(Content revision data)
#####
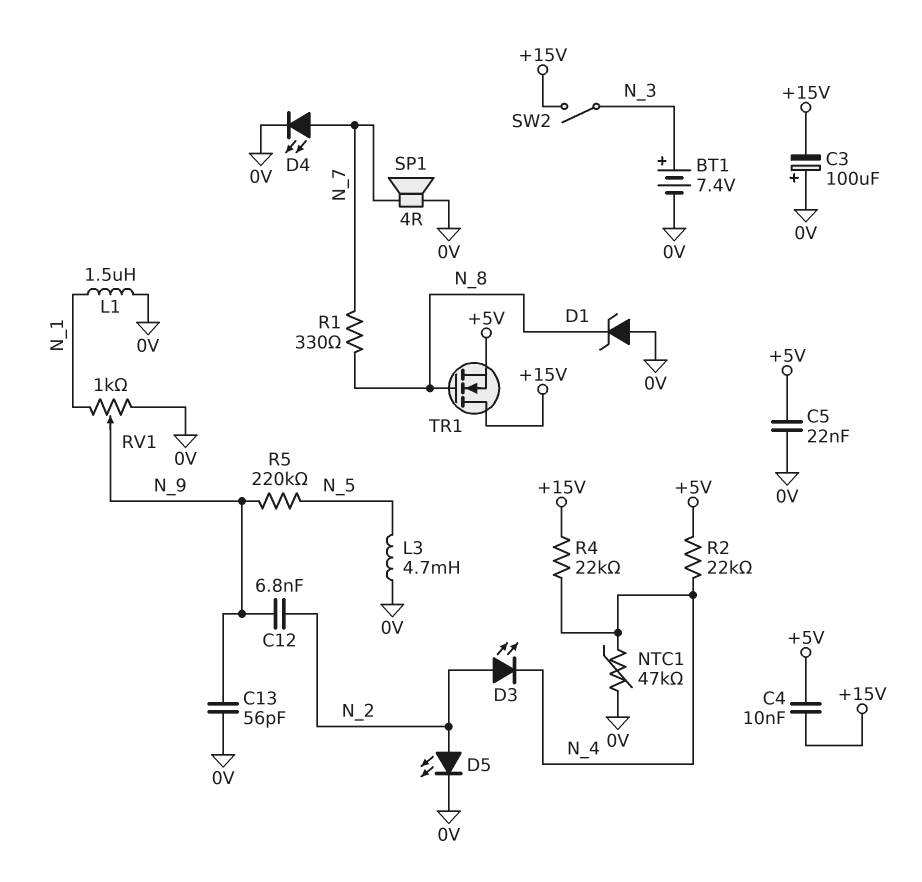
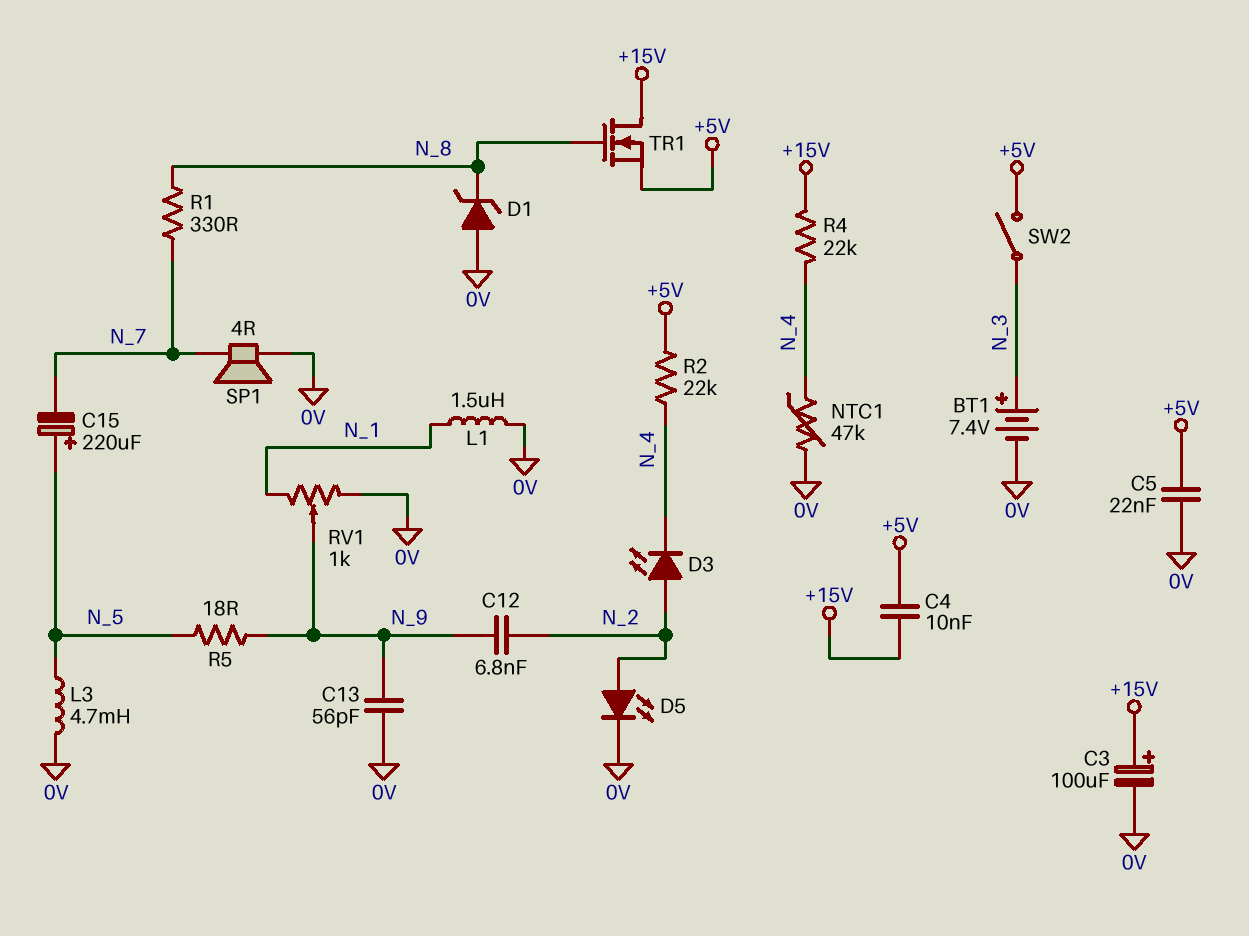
C3: 100uF (plus 0V, minus +15V) -> 100uF (plus +15V, minus 0V)
C15: none -> 220uF (plus N_5, minus N_7)
D4: LED (A N_7, K 0V) -> none
R5: 220k (N_5, N_9) -> 18 (N_5, N_9)
SW2: switch (+15V, N_3) -> switch (+5V, N_3)

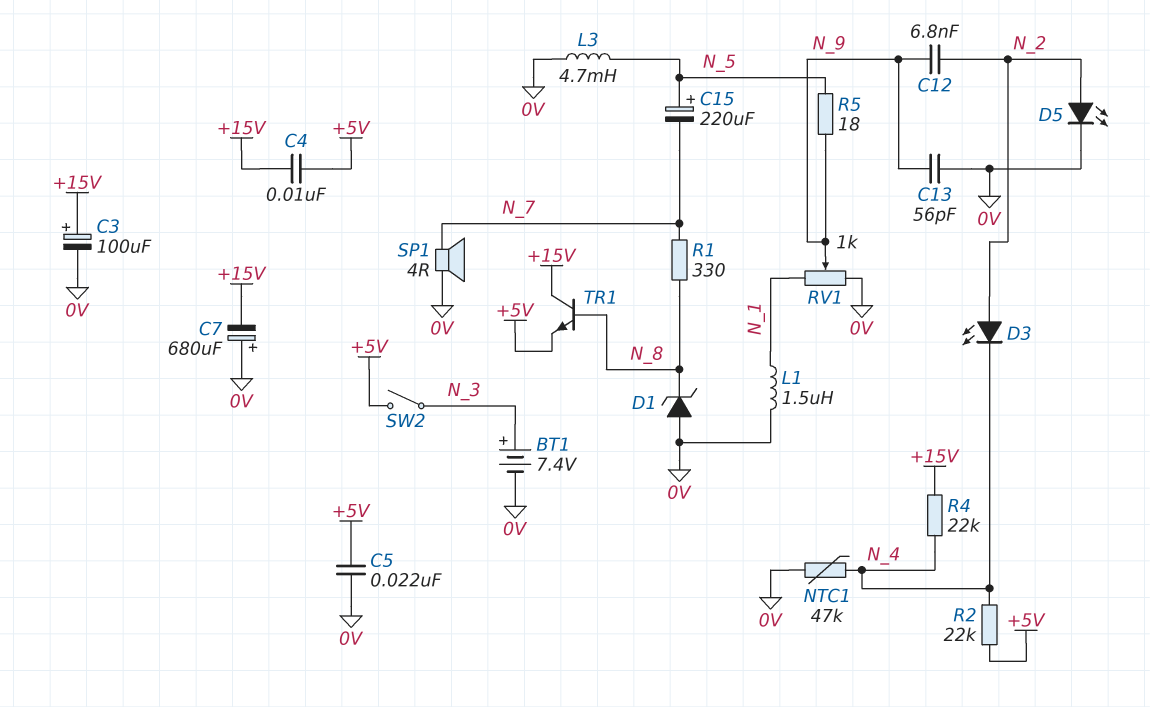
C7: none -> 680uF (plus 0V, minus +15V)
TR1: NMOS (G N_8, D +15V, S +5V) -> NPN (B N_8, C +15V, E +5V)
#####
**Goal of the exercise**
Line by line, write out the data above exactly, without the pictures.

**Finished task**
C3: 100uF (plus 0V, minus +15V) -> 100uF (plus +15V, minus 0V)
C15: none -> 220uF (plus N_5, minus N_7)
D4: LED (A N_7, K 0V) -> none
R5: 220k (N_5, N_9) -> 18 (N_5, N_9)
SW2: switch (+15V, N_3) -> switch (+5V, N_3)

C7: none -> 680uF (plus 0V, minus +15V)
TR1: NMOS (G N_8, D +15V, S +5V) -> NPN (B N_8, C +15V, E +5V)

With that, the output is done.